Top of Data shown

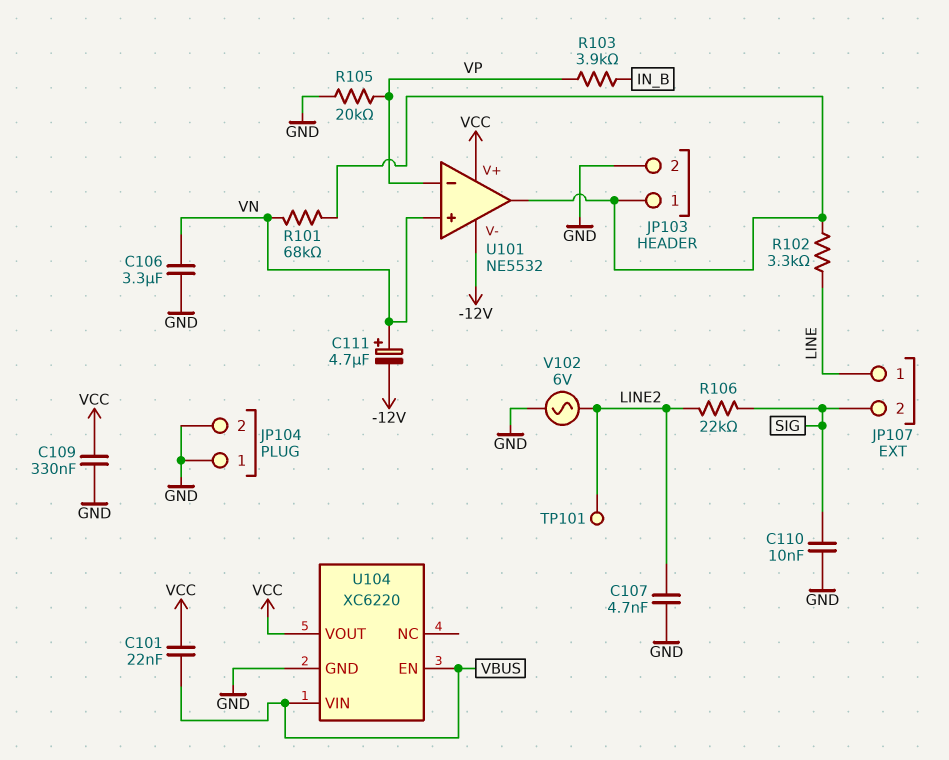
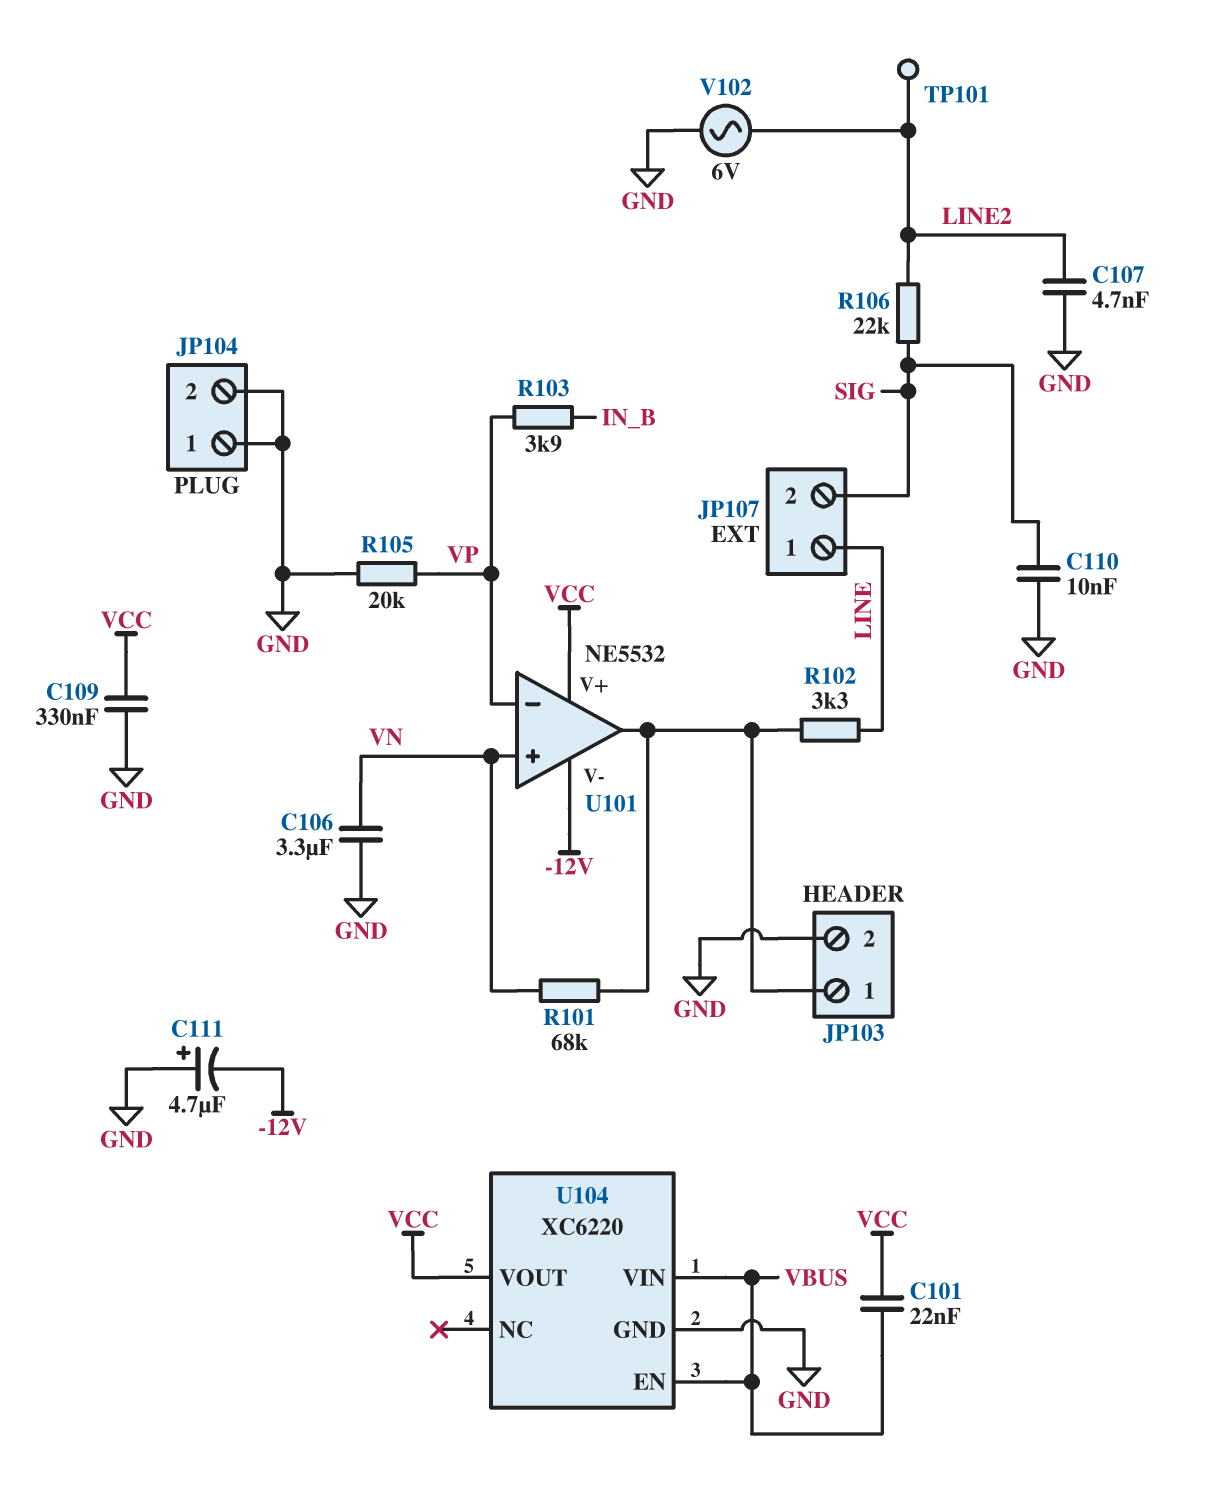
C111: 4.7uF (plus VN, minus -12V) -> 4.7uF (plus GND, minus -12V)

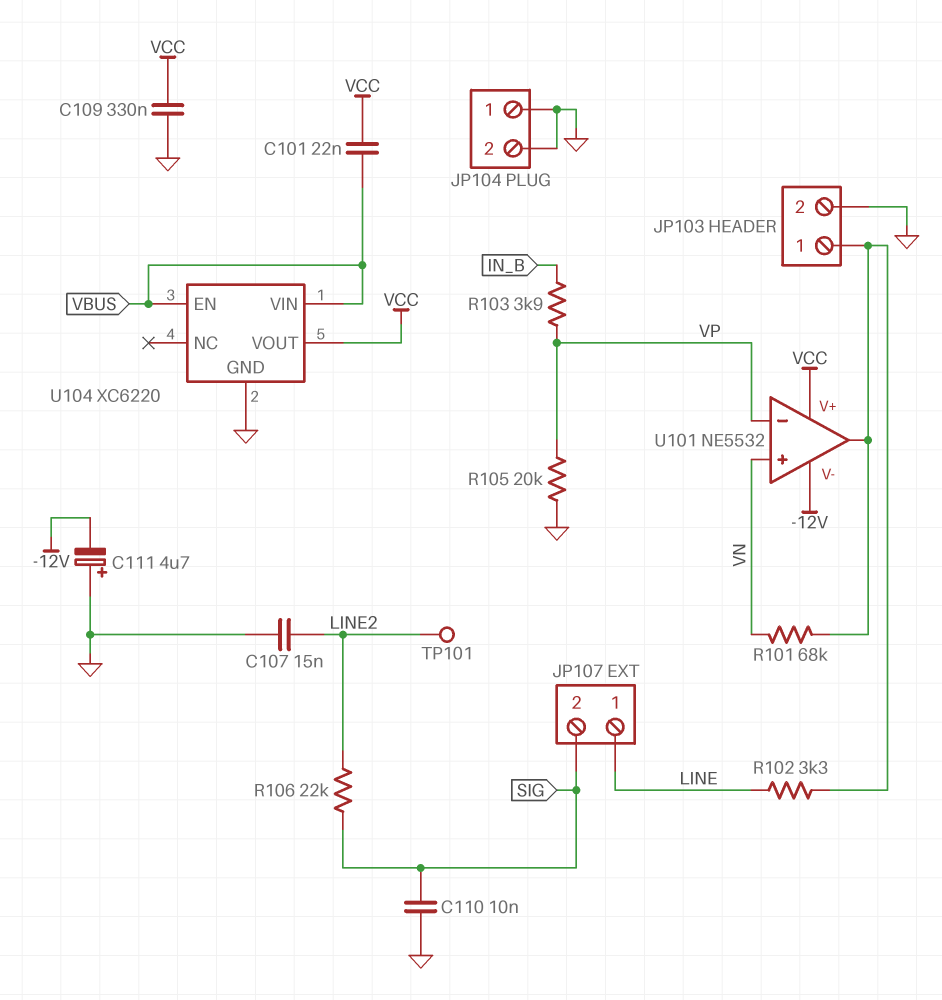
C106: 3.3uF (GND, VN) -> none
C107: 4.7nF (GND, LINE2) -> 15nF (GND, LINE2)
V102: AC 6V (GND, LINE2) -> none

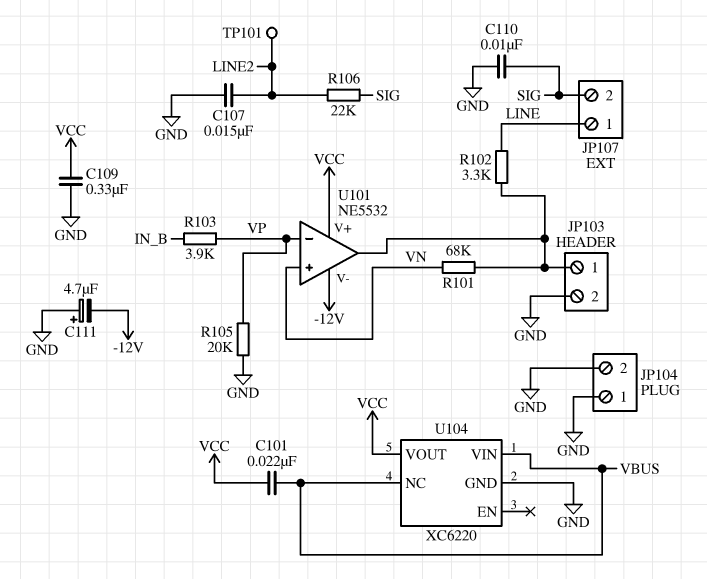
U104 pin EN: VBUS -> none
U104 pin NC: none -> VBUS

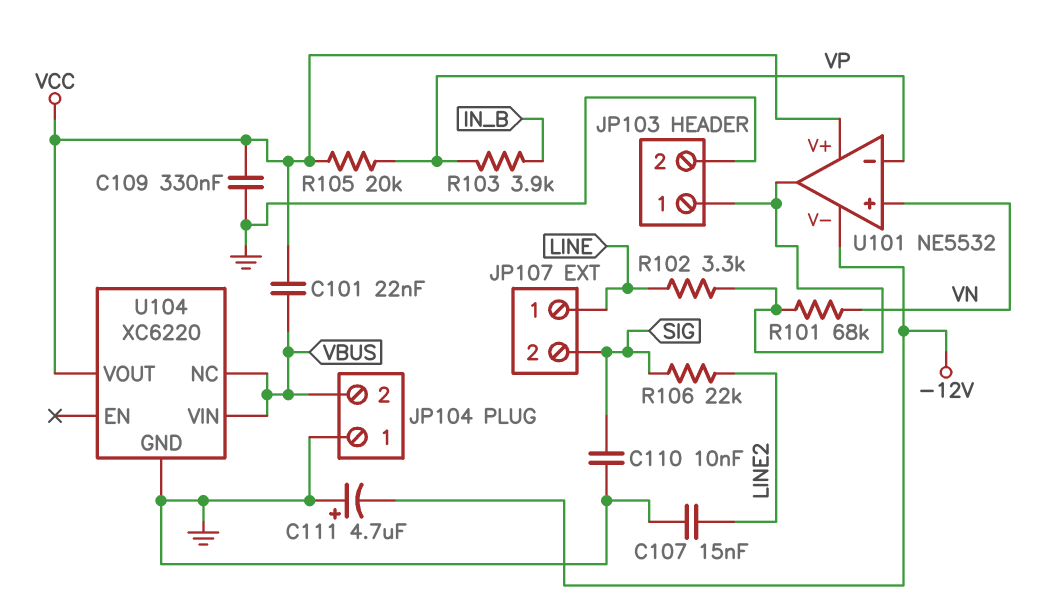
JP104 pin 2: GND -> VBUS
R105: 20k (GND, VP) -> 20k (VCC, VP)
TP101: test point (LINE2) -> none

Bottom of Data shown

Where a line above contains the string "VBUS", tally it, then give the number alone.

Task result:
3